| What to do |
Note each line of the listing that contains the string "none", and copy it.

+++ Material for this exercise

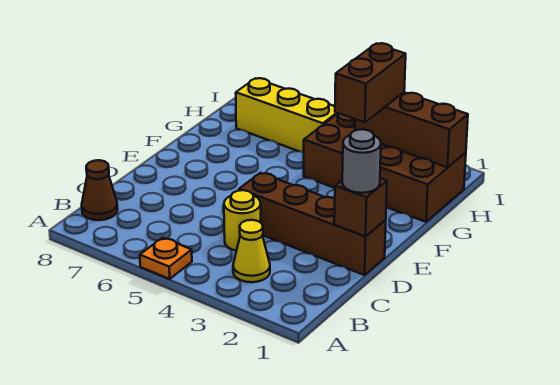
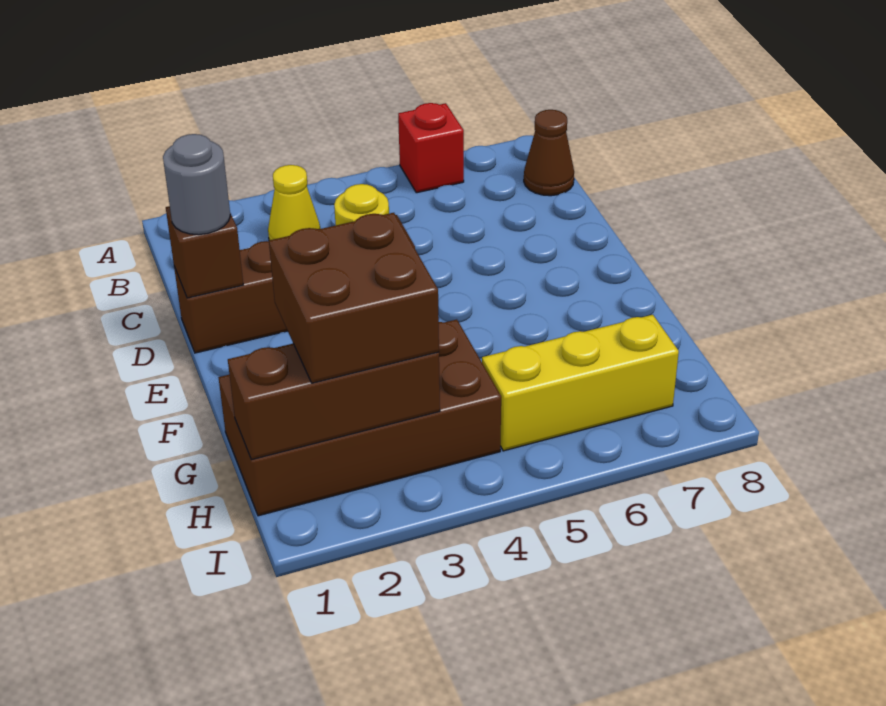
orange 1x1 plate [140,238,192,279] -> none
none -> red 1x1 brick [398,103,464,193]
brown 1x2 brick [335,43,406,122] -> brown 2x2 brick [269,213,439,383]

++++++
+++ Material for this exercise

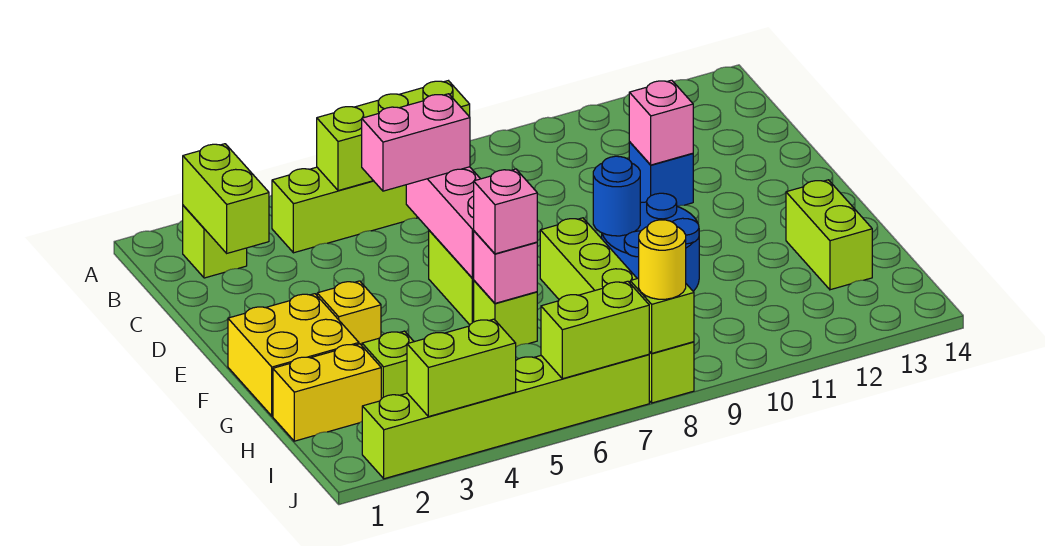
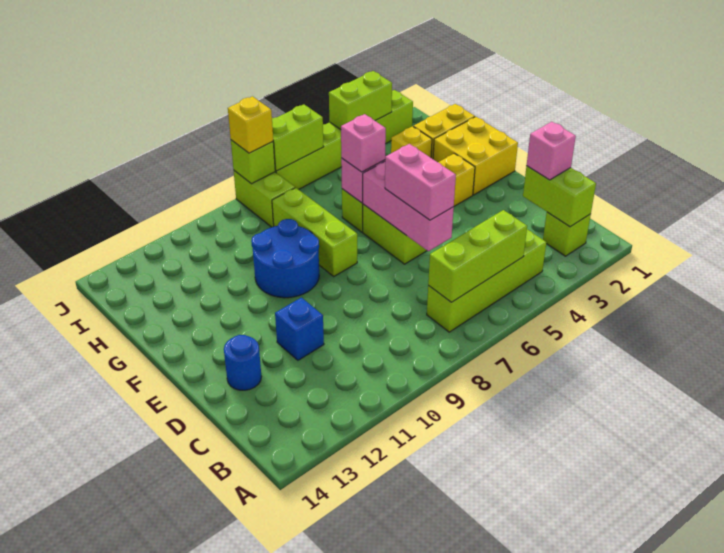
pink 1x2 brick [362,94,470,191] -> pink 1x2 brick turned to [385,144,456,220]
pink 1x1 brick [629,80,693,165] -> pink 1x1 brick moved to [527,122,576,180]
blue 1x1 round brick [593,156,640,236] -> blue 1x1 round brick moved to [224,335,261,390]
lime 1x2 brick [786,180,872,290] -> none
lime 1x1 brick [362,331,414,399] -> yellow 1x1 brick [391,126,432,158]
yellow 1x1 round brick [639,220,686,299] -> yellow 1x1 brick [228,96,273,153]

++++++
+++ Material for this exercise

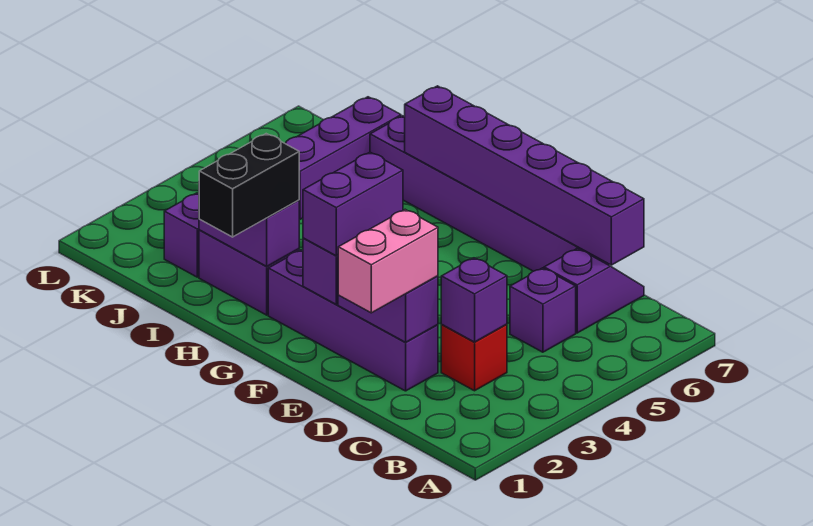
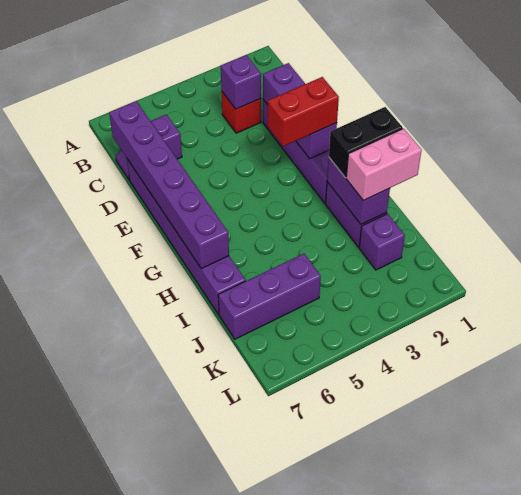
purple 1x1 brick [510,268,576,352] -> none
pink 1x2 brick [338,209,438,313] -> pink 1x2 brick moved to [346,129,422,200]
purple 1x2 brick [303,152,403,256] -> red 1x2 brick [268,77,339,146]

++++++

| Solution |
orange 1x1 plate [140,238,192,279] -> none
none -> red 1x1 brick [398,103,464,193]
lime 1x2 brick [786,180,872,290] -> none
purple 1x1 brick [510,268,576,352] -> none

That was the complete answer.